Source records:
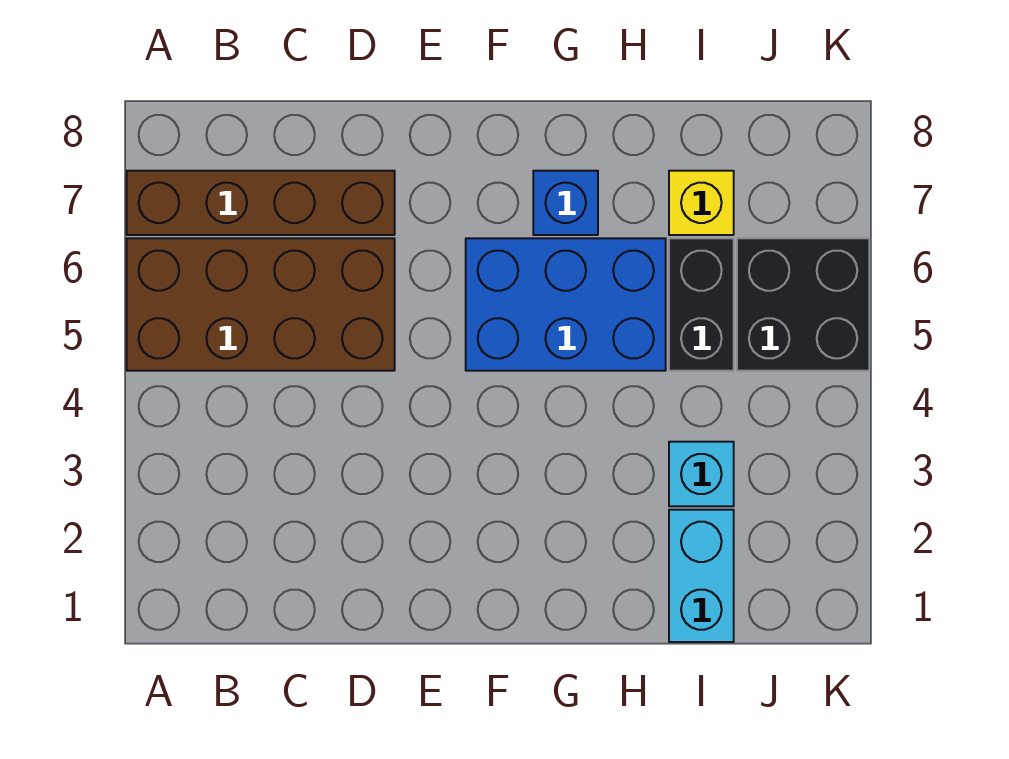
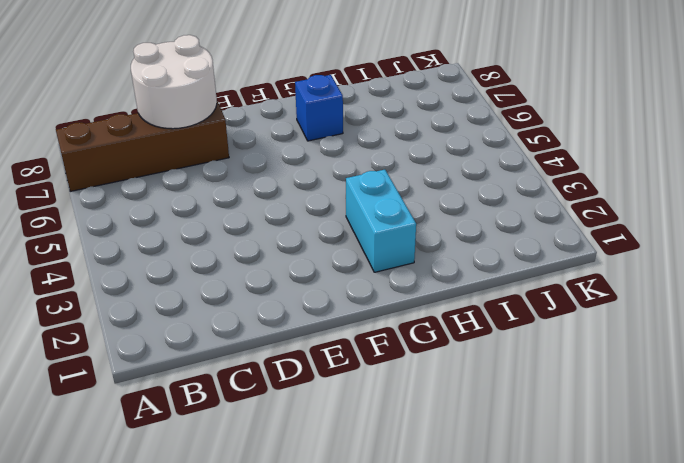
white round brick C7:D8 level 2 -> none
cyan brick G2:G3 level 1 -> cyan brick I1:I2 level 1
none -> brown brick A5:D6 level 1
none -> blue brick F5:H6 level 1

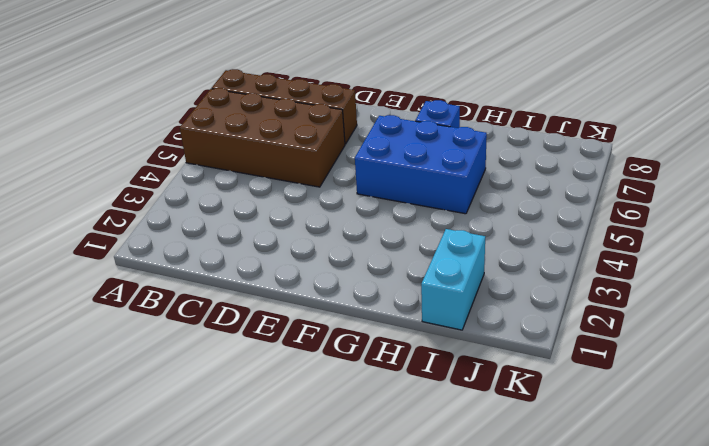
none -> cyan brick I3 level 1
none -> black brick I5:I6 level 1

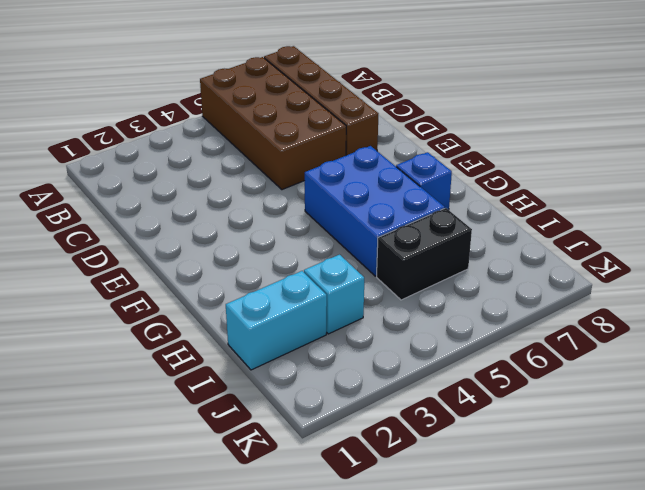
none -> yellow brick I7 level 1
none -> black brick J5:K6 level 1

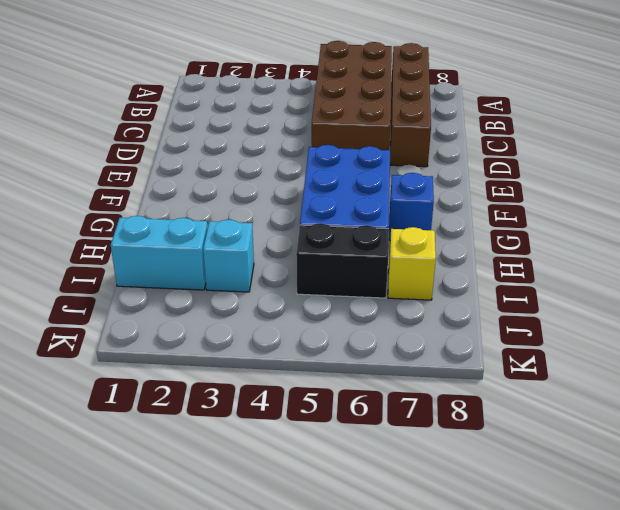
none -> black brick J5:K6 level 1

...

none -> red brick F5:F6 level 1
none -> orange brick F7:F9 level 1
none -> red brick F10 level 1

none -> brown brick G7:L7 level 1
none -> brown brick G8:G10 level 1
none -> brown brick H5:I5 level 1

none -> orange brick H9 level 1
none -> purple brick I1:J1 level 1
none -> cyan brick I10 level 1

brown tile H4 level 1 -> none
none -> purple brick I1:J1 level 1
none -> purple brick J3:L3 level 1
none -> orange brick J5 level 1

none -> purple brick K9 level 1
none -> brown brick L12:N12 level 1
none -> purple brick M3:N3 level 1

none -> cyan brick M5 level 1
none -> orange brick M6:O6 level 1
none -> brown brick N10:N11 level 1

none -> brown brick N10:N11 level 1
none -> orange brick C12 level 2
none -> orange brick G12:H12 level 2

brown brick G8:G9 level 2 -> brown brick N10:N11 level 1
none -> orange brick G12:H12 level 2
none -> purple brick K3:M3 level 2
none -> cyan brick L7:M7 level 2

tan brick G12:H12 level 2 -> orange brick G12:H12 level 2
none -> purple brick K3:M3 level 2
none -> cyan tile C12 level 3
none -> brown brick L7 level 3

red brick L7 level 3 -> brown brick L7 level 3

...

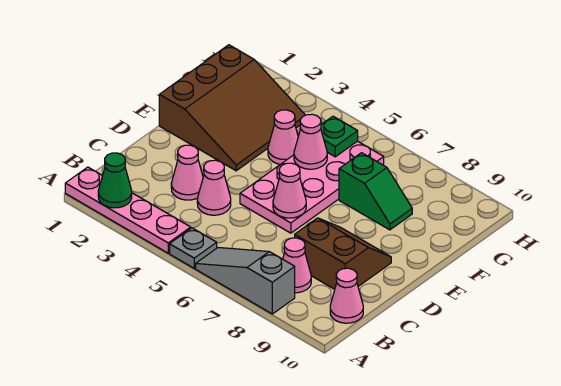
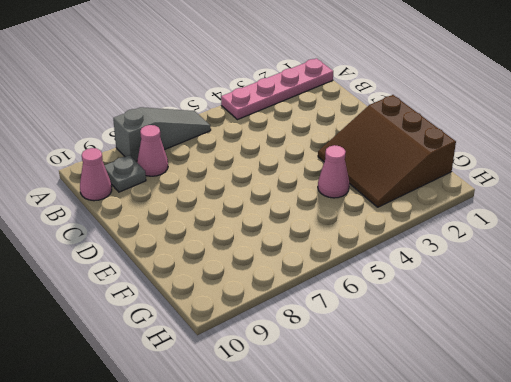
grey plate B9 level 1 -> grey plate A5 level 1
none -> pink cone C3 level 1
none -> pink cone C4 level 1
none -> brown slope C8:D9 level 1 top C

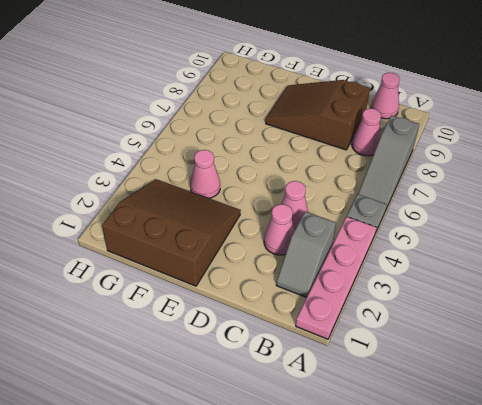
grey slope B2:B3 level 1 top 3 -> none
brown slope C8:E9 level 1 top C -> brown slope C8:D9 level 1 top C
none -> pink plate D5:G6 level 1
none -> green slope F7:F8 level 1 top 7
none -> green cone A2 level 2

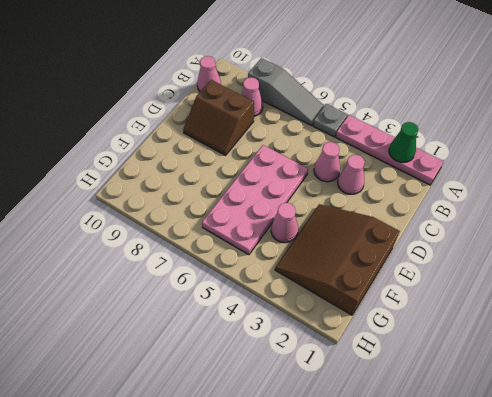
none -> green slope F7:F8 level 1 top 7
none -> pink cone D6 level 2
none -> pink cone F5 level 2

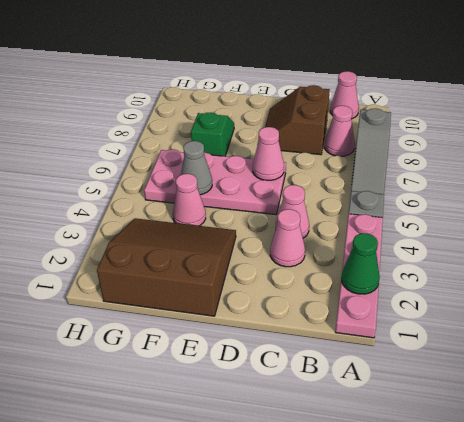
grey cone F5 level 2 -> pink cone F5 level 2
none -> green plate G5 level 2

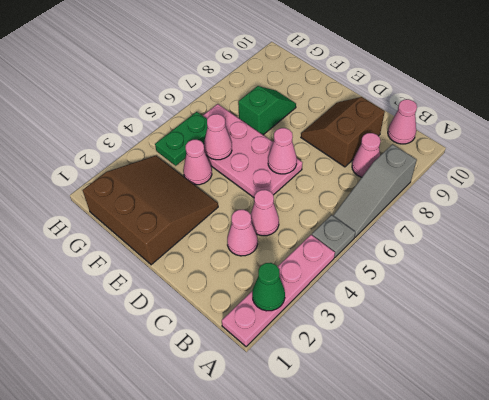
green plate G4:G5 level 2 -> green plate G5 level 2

» Aim of the exercise: Each line that includes the string "orange" should be copied from the data.

» Solution for this task:
none -> orange brick F7:F9 level 1
none -> orange brick H9 level 1
none -> orange brick J5 level 1
none -> orange brick M6:O6 level 1
none -> orange brick C12 level 2
none -> orange brick G12:H12 level 2
none -> orange brick G12:H12 level 2
tan brick G12:H12 level 2 -> orange brick G12:H12 level 2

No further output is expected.